What is needed
Every line of the material below needs to be copied exactly; omit the pictures.

──────── Supplied data

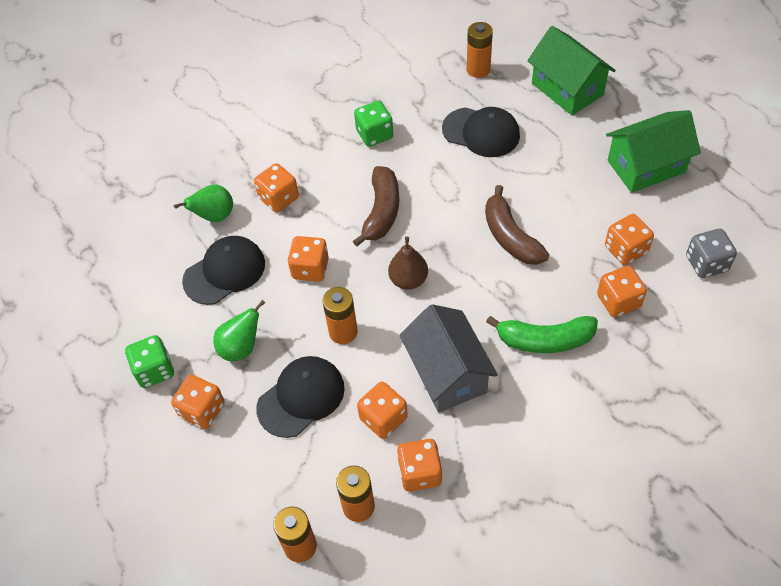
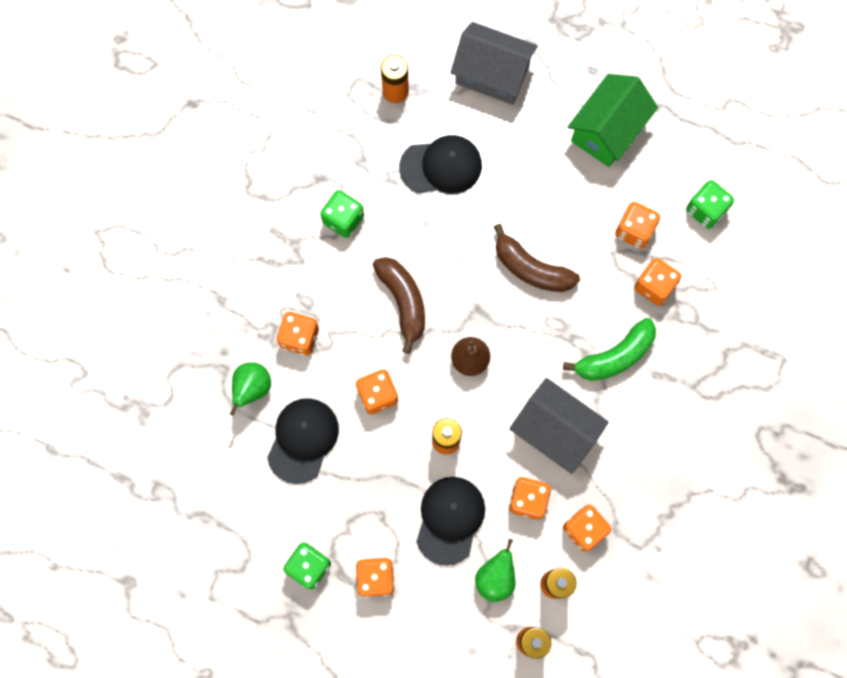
camera: 35 degrees left, 20 degrees up
(241, 348) = (369, 504): green pear -> green pear (495, 577)
(567, 89) = (492, 74): green house -> grey house
(706, 263) = (705, 210): grey dice -> green dice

────────────────

Result for this exercise
camera: 35 degrees left, 20 degrees up
(241, 348) = (369, 504): green pear -> green pear (495, 577)
(567, 89) = (492, 74): green house -> grey house
(706, 263) = (705, 210): grey dice -> green dice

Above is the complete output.